◆ LISTED RECORDS:

☆ ☆ ☆

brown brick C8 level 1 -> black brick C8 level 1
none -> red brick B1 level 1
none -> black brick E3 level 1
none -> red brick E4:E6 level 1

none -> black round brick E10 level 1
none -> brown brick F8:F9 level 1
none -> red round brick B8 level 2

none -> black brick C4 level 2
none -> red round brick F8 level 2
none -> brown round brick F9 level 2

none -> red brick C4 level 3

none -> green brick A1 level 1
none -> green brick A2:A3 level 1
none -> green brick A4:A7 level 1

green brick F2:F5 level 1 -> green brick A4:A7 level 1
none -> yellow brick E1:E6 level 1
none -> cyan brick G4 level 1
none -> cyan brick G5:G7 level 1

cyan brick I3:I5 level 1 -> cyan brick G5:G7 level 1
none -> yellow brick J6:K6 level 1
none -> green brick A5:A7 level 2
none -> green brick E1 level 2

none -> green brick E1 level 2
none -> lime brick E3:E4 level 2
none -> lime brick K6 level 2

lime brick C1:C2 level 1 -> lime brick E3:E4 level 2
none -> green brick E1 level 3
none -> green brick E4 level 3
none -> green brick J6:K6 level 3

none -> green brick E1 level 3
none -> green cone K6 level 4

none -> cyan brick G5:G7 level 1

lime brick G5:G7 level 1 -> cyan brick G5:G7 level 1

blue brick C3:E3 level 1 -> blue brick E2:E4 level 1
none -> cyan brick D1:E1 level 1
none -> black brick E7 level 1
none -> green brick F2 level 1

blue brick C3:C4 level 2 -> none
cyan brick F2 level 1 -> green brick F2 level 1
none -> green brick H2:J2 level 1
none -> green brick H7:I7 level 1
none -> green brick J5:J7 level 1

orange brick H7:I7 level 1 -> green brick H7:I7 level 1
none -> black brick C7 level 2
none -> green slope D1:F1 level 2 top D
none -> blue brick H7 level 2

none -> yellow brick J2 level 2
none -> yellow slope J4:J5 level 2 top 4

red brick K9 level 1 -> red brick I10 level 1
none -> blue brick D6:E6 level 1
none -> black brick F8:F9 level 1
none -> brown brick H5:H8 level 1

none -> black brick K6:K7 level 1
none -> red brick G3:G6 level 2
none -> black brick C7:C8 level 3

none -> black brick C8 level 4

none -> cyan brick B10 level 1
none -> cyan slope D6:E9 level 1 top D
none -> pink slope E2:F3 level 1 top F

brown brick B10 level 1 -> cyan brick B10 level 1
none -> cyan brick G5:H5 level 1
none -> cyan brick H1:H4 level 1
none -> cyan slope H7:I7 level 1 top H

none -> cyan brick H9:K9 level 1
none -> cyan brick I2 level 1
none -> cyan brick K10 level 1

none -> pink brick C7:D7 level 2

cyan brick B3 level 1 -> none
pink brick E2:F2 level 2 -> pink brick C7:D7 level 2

☆ ☆ ☆

◆ REQUIRED ACTION:
Pick out the lines above containing the word "round", then copy them.

◆ TASK RESULT:
none -> black round brick E10 level 1
none -> red round brick B8 level 2
none -> red round brick F8 level 2
none -> brown round brick F9 level 2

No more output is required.